• JOB
State how many lines in the data below contain the string "kern". Reply with the number alone.

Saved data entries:
────────────────────────────────────────

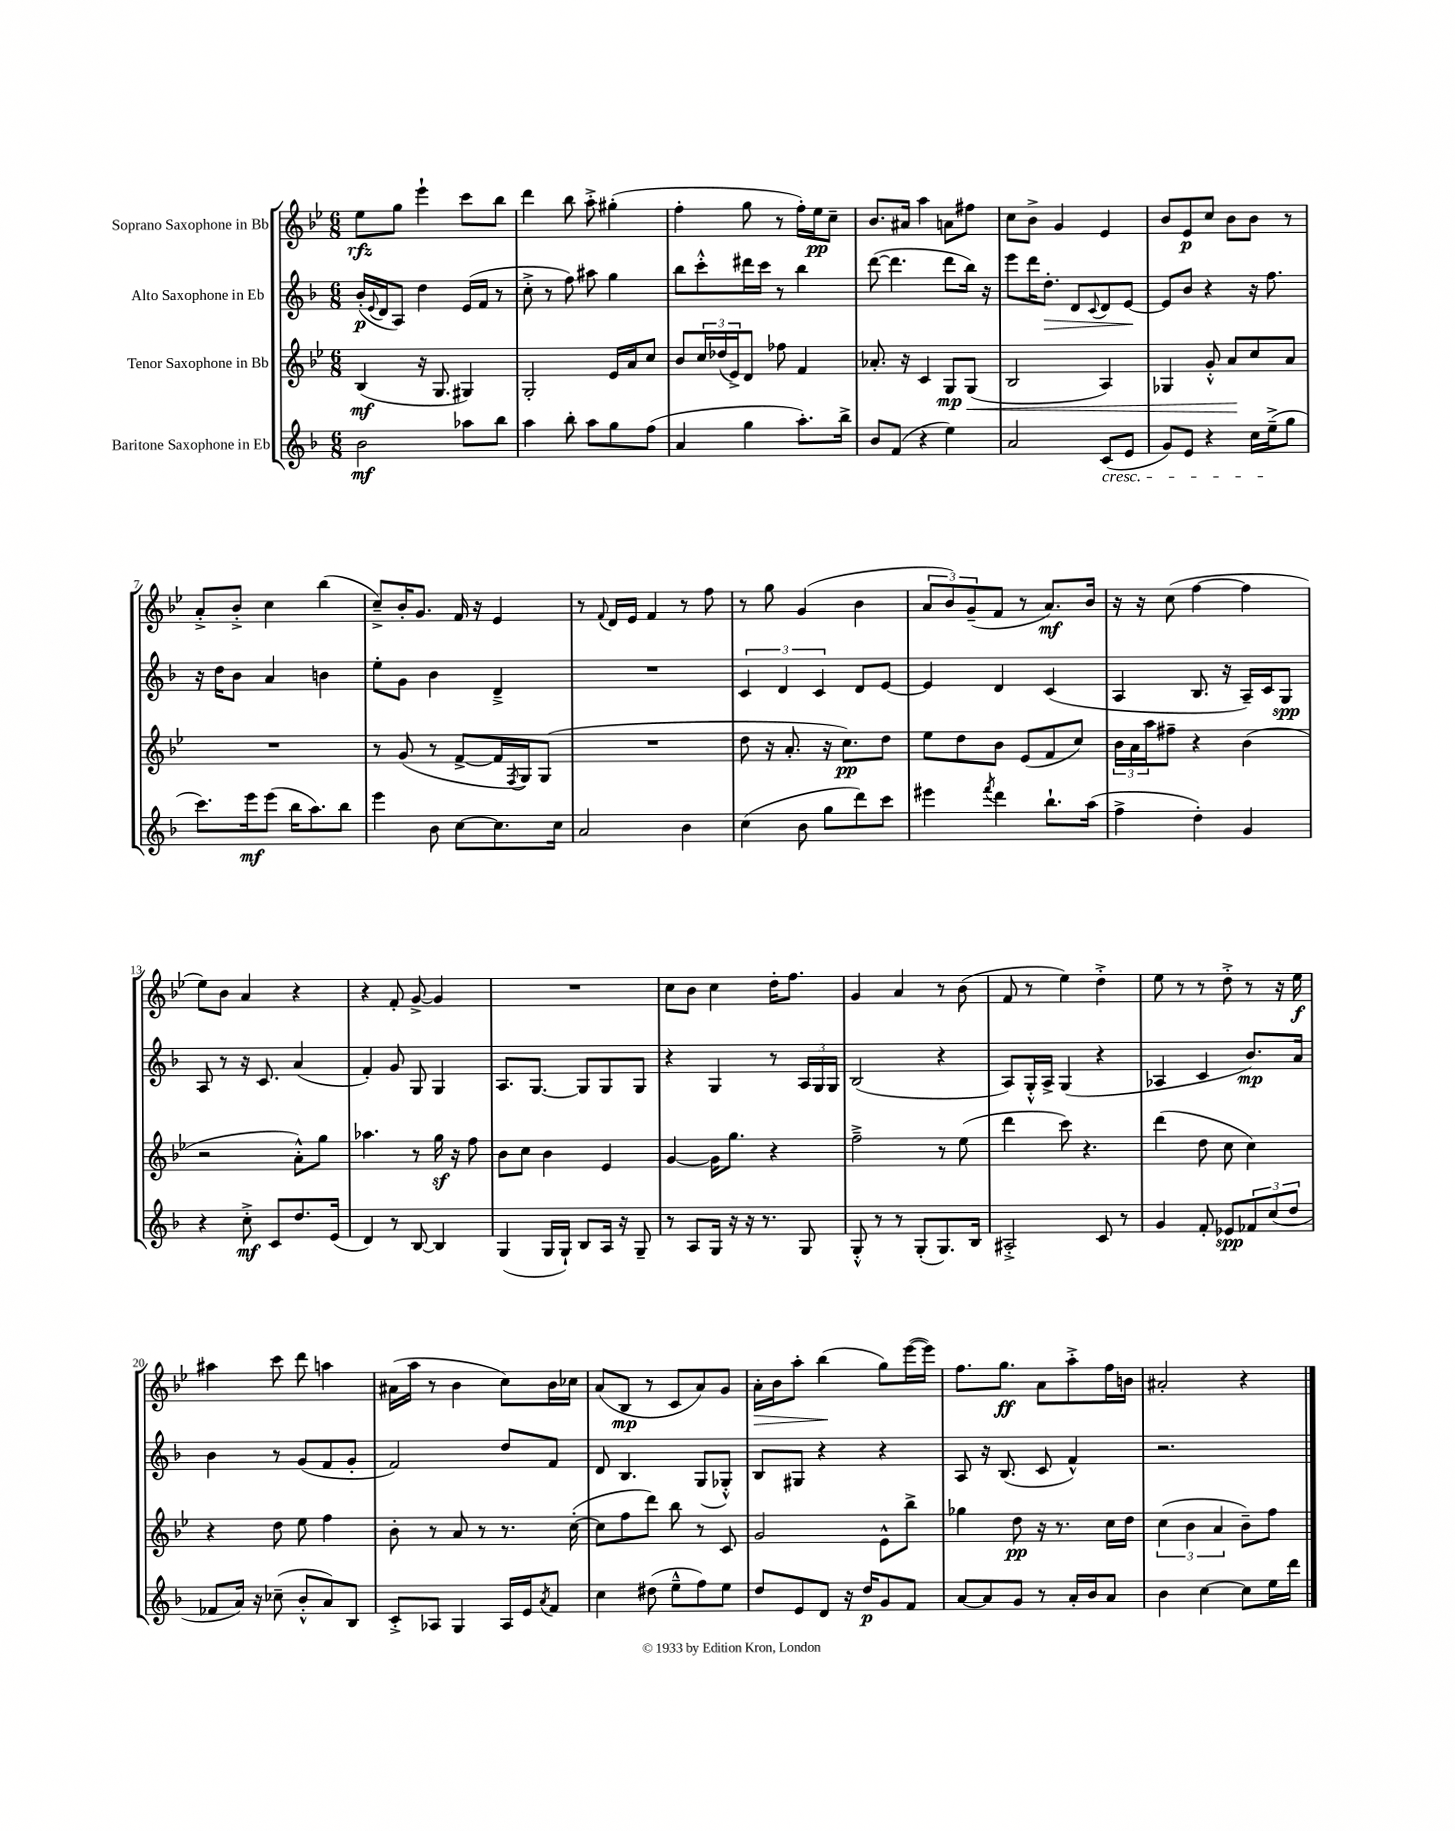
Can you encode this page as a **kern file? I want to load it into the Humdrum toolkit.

**kern	**kern	**kern	**kern
*staff4	*staff3	*staff2	*staff1
*clefG2	*clefG2	*clefG2	*clefG2
*k[b-]	*k[b-e-]	*k[b-]	*k[b-e-]
*M6/8	*M6/8	*M6/8	*M6/8
2b-	(4B-	(16b-'	8ee-
.	.	8qqe	.
.	.	16d	.
.	.	8A)	8gg
.	16r	4dd	4eee-`
.	8.G	.	.
8aa-	4G#)	(16e	8ccc
.	.	16f	.
8bb-	.	8r	8bb-
=	=	=	=
4aa	2G'	8cc'^	4ddd
.	.	8r	.
8bb-'	.	8ff)	8bb-
8aa	.	8aa#	8aa'^
8gg	16e-	4gg	(4gg#'
.	16a	.	.
(8ff	8cc	.	.
=	=	=	=
4a	8b-	8bb-	4ff'
.	24cc	8ccc'^^	.
.	(24dd-	.	.
.	24e-^)	.	.
4gg	8d	16ddd#	8gg
.	.	16ccc	.
.	8ff-	8r	8r
8.aa')	4f	4bb-	16ff')
.	.	.	16ee-
.	.	.	8cc~
16bb-^	.	.	.
=	=	=	=
8b-	8.a-'	([8ddd	8.b-
(8f	.	4.ddd]	.
.	16r	.	16a#
4r	4c	.	4aa
4ee)	8G	8ddd	8a
.	(8G	16bb-)	8ff#
.	.	16r	.
=	=	=	=
2a	2B-	8eee	8cc
.	.	16ddd	8b-^
.	.	8.dd'	.
.	.	.	4g
.	.	8d	.
.	.	8qqc	.
(8c	4A)	8d	4e-
8e	.	[8e	.
=	=	=	=
8g)	4G-	8e]	8b-
8e	.	8b-	8e-
4r	8g'^^	4r	8cc
.	8a	.	8b-
16cc	8cc	16r	8b-
(16ee~^	.	8.ff	.
8gg	8a	.	8r
=	=	=	=
8.ccc)	2.r	16r	8a'^
.	.	16dd	.
.	.	8b-	8b-'^
16eee	.	.	.
(8eee	.	4a	4cc
16bb-	.	.	.
8.aa)	.	.	.
.	.	4b	(4bb-
8bb-	.	.	.
=	=	=	=
4eee	8r	8ee'	8cc~^)
.	(8g	8g	16b-'
.	.	.	8.g
8b-	8r	4b-	.
[8cc	[8f^	.	16f
.	.	.	16r
8.cc]	16f]	4d~^	4e-
.	8qF	.	.
.	16G)	.	.
.	(8G	.	.
16cc	.	.	.
=	=	=	=
2a	2.r	2.r	8r
.	.	.	8qqf
.	.	.	16d
.	.	.	16e-
.	.	.	4f
4b-	.	.	8r
.	.	.	8ff
=	=	=	=
(4cc	8dd	6c	8r
.	16r	.	8gg
.	.	6d	.
.	8.a'	.	.
8b-	.	.	(4g
.	.	6c	.
8gg	16r	.	.
.	8.cc)	.	.
8ddd)	.	8d	4b-
8ccc	8dd	[8e	.
=	=	=	=
4eee#	8ee-	4e]	12a
.	.	.	12b-)
.	8dd	.	.
.	.	.	(12g~
8qfff	.	.	.
4ddd	8b-	4d	8f
.	(8e-	.	8r
8.bb-`	8f	(4c	8.a)
.	8cc)	.	.
(16aa	.	.	16b-
=	=	=	=
4ff^	24b-	4A	16r
.	24a	.	.
.	.	.	16r
.	24aa	.	.
.	8ff#~	.	(8cc
4dd')	4r	8.B-	[4ff
.	.	16r	.
4g	(4b-	16A~)	4ff]
.	.	16c	.
.	.	8G	.
=	=	=	=
4r	2r	8A	8ee-)
.	.	8r	8b-
8cc'^	.	16r	4a
.	.	8.c	.
8c	.	.	.
8.dd	8a'^^)	(4a	4r
.	8gg	.	.
(16e	.	.	.
=	=	=	=
4d)	4.aa-	4f')	4r
8r	.	8g	8f'
[8B-	8r	8G	[8g^
4B-]	16gg	4G	4g]
.	16r	.	.
.	8ff	.	.
=	=	=	=
(4G	8b-	8.A	2.r
.	8cc	.	.
.	.	[8.G	.
16G	4b-	.	.
16G`)	.	.	.
8B-	.	8G]	.
16A	4e-	8G	.
16r	.	.	.
8G~	.	8G	.
=	=	=	=
8r	[4g	4r	8cc
8A	.	.	8b-
16G	16g]	4G	4cc
16r	8.gg	.	.
16r	.	.	.
8.r	.	.	.
.	4r	8r	16dd'
.	.	.	8.ff
8G	.	24A	.
.	.	24G	.
.	.	24G	.
=	=	=	=
8G'^^	2ff~^	(2B-	4g
8r	.	.	.
8r	.	.	4a
(8G'	.	.	.
8.G)	8r	4r	8r
.	(8ee-	.	(8b-
16B-	.	.	.
=	=	=	=
2A#'^	4ddd	8A)	8f
.	.	16G'^^	8r
.	.	16A^	.
.	8ccc)	(4G	4ee-)
.	4.r	.	.
8c	.	4r	4dd'^
8r	.	.	.
=	=	=	=
4g	(4ddd	4A-	8ee-
.	.	.	8r
8f'	8dd	4c	8r
8e-	8cc	.	8dd'^
12f-	4cc)	8.b-)	8r
(12cc	.	.	.
.	.	.	16r
12dd	.	.	.
.	.	16a	16ee-
=	=	=	=
8f-	4r	4b-	4aa#
16a)	.	.	.
16r	.	.	.
(8cc-~	8dd	8r	8ccc
8b-'^^	8ee-	(8g	8ddd
8a)	4ff	8f	4aa
8B-	.	8g'	.
=	=	=	=
8c'^	8b-'	2f)	(16a#
.	.	.	16aa
8A-	8r	.	8r
4G	8a	.	4b-
.	8r	.	.
16A-	8.r	8dd	8cc)
16e	.	.	.
8qa	.	.	.
8f	.	8f	16b-
.	([16cc'	.	16cc-
=	=	=	=
4cc	8cc]	8d	(8a
.	8ff	4.B-	8B-
(8dd#	8ddd)	.	8r
8ee~^^	8bb-	.	8c
8ff)	8r	(8G	8a)
8ee	8c	8G-'^^)	8g
=	=	=	=
8dd	2g	8B-	16a'
.	.	.	16b-
8e	.	8G#	8aa'
8d	.	4r	(4bb-
16r	.	.	.
16dd	.	.	.
8g	8e-^^	4r	8gg)
8f	8bb-^	.	([16eee-
.	.	.	16eee-])
=	=	=	=
[8a	4gg-	8A	8.ff
8a]	.	16r	.
.	.	(8.B-	8.gg
8g	8dd	.	.
8r	16r	8c	8a
.	8.r	.	.
16a'	.	4f^^)	8aa'^
16b-	.	.	.
8a	16cc	.	16ff
.	16dd	.	16b
=	=	=	=
4b-	(6cc	2.r	2a#'
.	6b-	.	.
[4cc	.	.	.
.	6a	.	.
8cc]	8b-~)	.	4r
16ee	8ff	.	.
16ddd	.	.	.
==	==	==	==
*-	*-	*-	*-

────────────────────────────────────────

• RESULT OF THIS EXERCISE
2